[MATERIAL TO PROCESS]

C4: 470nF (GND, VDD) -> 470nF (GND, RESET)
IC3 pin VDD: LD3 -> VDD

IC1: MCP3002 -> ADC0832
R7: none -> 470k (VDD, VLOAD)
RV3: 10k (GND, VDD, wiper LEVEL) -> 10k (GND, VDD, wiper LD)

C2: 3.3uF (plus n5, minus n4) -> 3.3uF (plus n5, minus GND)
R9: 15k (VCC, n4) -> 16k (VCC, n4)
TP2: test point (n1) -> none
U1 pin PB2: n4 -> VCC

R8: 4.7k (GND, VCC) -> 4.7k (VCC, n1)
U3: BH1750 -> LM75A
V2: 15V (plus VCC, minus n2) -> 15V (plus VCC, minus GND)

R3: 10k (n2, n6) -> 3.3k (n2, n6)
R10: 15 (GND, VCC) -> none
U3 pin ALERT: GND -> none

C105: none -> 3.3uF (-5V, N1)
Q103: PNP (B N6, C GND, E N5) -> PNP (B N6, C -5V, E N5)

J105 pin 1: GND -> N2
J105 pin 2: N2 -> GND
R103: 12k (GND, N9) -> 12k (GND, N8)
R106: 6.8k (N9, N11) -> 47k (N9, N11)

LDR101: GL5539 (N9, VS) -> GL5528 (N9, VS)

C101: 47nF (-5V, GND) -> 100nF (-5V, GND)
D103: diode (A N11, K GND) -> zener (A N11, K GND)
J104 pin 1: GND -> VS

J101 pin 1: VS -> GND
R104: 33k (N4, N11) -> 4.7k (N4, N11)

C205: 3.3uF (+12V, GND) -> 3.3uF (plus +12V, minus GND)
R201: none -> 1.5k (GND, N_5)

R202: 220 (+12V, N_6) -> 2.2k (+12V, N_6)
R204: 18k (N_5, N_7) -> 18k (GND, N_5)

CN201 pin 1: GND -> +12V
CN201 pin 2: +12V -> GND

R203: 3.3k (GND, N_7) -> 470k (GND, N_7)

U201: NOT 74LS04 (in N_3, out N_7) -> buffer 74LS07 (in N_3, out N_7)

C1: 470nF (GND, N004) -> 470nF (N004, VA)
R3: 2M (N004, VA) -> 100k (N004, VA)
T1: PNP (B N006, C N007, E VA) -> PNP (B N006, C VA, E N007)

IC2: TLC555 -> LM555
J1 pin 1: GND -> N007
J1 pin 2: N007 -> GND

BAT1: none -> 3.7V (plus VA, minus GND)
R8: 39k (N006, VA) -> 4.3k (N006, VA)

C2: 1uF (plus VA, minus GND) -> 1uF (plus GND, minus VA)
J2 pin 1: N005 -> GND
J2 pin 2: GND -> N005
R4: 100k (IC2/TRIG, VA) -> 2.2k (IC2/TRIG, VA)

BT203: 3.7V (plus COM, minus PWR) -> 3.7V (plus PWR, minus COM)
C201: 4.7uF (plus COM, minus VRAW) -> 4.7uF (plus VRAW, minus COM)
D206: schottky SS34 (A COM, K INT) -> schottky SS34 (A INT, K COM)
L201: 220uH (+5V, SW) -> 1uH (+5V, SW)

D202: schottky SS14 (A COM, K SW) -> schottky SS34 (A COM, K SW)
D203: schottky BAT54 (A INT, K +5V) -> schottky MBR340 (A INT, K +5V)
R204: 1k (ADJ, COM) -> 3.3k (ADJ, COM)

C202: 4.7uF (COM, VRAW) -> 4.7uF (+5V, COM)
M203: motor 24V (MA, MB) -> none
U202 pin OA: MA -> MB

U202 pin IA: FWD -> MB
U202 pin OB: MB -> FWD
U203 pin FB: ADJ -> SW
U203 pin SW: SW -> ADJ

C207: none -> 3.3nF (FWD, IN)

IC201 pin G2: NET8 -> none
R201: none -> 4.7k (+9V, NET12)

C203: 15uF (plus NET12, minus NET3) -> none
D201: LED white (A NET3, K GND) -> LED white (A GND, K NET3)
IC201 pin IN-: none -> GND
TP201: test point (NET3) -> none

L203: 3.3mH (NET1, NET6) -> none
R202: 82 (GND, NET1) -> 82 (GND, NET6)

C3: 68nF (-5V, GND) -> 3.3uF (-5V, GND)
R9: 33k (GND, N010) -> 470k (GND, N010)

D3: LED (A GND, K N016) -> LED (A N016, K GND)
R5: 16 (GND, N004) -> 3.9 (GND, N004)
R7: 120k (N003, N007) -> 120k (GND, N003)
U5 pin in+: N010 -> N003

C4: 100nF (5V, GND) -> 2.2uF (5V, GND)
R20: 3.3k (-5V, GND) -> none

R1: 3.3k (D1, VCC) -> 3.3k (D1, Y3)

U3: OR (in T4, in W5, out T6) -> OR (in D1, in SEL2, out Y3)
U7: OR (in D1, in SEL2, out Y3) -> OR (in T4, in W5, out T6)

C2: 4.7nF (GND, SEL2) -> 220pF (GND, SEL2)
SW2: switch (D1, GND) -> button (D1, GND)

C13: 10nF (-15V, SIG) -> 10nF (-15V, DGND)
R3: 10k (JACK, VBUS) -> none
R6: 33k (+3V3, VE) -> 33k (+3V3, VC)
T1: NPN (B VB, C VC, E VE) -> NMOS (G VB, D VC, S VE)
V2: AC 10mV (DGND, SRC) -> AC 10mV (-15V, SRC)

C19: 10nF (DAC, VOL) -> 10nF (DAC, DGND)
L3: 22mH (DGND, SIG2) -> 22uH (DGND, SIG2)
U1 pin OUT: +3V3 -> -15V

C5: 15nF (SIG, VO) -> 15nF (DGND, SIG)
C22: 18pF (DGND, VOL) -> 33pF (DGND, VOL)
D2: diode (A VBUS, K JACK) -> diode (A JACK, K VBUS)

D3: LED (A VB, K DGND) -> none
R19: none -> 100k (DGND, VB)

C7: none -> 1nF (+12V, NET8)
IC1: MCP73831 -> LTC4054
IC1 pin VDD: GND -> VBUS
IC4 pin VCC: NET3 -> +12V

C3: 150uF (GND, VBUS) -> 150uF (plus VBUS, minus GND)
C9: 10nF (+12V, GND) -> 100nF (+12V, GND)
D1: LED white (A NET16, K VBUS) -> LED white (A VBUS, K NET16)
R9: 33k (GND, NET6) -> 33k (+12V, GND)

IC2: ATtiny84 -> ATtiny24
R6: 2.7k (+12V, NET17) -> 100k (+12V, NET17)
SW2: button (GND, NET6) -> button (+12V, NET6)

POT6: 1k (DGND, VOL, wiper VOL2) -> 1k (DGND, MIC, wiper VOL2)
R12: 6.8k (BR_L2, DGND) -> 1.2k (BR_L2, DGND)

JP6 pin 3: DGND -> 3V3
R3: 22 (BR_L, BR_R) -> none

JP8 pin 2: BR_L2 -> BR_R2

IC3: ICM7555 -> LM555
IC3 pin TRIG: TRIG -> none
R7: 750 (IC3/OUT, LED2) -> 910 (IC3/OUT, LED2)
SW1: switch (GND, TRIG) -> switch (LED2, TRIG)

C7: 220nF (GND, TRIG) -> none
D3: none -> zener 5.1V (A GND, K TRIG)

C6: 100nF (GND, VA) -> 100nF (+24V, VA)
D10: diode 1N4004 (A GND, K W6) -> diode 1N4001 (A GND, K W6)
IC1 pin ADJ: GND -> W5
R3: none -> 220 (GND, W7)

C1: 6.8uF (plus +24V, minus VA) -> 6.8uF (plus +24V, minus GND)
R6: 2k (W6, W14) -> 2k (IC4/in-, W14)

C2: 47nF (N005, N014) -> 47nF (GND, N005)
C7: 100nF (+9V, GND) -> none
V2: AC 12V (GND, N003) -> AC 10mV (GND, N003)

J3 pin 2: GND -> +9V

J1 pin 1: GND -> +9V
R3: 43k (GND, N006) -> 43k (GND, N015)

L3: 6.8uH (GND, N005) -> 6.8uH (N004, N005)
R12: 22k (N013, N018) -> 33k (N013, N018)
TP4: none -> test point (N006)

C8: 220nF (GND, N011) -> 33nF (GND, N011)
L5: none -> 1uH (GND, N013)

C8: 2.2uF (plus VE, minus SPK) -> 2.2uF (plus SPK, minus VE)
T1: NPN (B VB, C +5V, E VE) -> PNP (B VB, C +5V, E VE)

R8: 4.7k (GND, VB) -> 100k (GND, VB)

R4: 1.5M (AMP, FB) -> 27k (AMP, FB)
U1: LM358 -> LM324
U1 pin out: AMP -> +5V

[/MATERIAL TO PROCESS]

#### [PROBLEM TO SOLVE]
When the line with "J2 pin 2: GND -> N005" is reached in the data above, start copying there, and copy each line exactly until the line with "IC1 pin VDD: GND -> VBUS" has been copied; copy nothing else.

#### [OUTPUT OF THE EXERCISE]
J2 pin 2: GND -> N005
R4: 100k (IC2/TRIG, VA) -> 2.2k (IC2/TRIG, VA)

BT203: 3.7V (plus COM, minus PWR) -> 3.7V (plus PWR, minus COM)
C201: 4.7uF (plus COM, minus VRAW) -> 4.7uF (plus VRAW, minus COM)
D206: schottky SS34 (A COM, K INT) -> schottky SS34 (A INT, K COM)
L201: 220uH (+5V, SW) -> 1uH (+5V, SW)

D202: schottky SS14 (A COM, K SW) -> schottky SS34 (A COM, K SW)
D203: schottky BAT54 (A INT, K +5V) -> schottky MBR340 (A INT, K +5V)
R204: 1k (ADJ, COM) -> 3.3k (ADJ, COM)

C202: 4.7uF (COM, VRAW) -> 4.7uF (+5V, COM)
M203: motor 24V (MA, MB) -> none
U202 pin OA: MA -> MB

U202 pin IA: FWD -> MB
U202 pin OB: MB -> FWD
U203 pin FB: ADJ -> SW
U203 pin SW: SW -> ADJ

C207: none -> 3.3nF (FWD, IN)

IC201 pin G2: NET8 -> none
R201: none -> 4.7k (+9V, NET12)

C203: 15uF (plus NET12, minus NET3) -> none
D201: LED white (A NET3, K GND) -> LED white (A GND, K NET3)
IC201 pin IN-: none -> GND
TP201: test point (NET3) -> none

L203: 3.3mH (NET1, NET6) -> none
R202: 82 (GND, NET1) -> 82 (GND, NET6)

C3: 68nF (-5V, GND) -> 3.3uF (-5V, GND)
R9: 33k (GND, N010) -> 470k (GND, N010)

D3: LED (A GND, K N016) -> LED (A N016, K GND)
R5: 16 (GND, N004) -> 3.9 (GND, N004)
R7: 120k (N003, N007) -> 120k (GND, N003)
U5 pin in+: N010 -> N003

C4: 100nF (5V, GND) -> 2.2uF (5V, GND)
R20: 3.3k (-5V, GND) -> none

R1: 3.3k (D1, VCC) -> 3.3k (D1, Y3)

U3: OR (in T4, in W5, out T6) -> OR (in D1, in SEL2, out Y3)
U7: OR (in D1, in SEL2, out Y3) -> OR (in T4, in W5, out T6)

C2: 4.7nF (GND, SEL2) -> 220pF (GND, SEL2)
SW2: switch (D1, GND) -> button (D1, GND)

C13: 10nF (-15V, SIG) -> 10nF (-15V, DGND)
R3: 10k (JACK, VBUS) -> none
R6: 33k (+3V3, VE) -> 33k (+3V3, VC)
T1: NPN (B VB, C VC, E VE) -> NMOS (G VB, D VC, S VE)
V2: AC 10mV (DGND, SRC) -> AC 10mV (-15V, SRC)

C19: 10nF (DAC, VOL) -> 10nF (DAC, DGND)
L3: 22mH (DGND, SIG2) -> 22uH (DGND, SIG2)
U1 pin OUT: +3V3 -> -15V

C5: 15nF (SIG, VO) -> 15nF (DGND, SIG)
C22: 18pF (DGND, VOL) -> 33pF (DGND, VOL)
D2: diode (A VBUS, K JACK) -> diode (A JACK, K VBUS)

D3: LED (A VB, K DGND) -> none
R19: none -> 100k (DGND, VB)

C7: none -> 1nF (+12V, NET8)
IC1: MCP73831 -> LTC4054
IC1 pin VDD: GND -> VBUS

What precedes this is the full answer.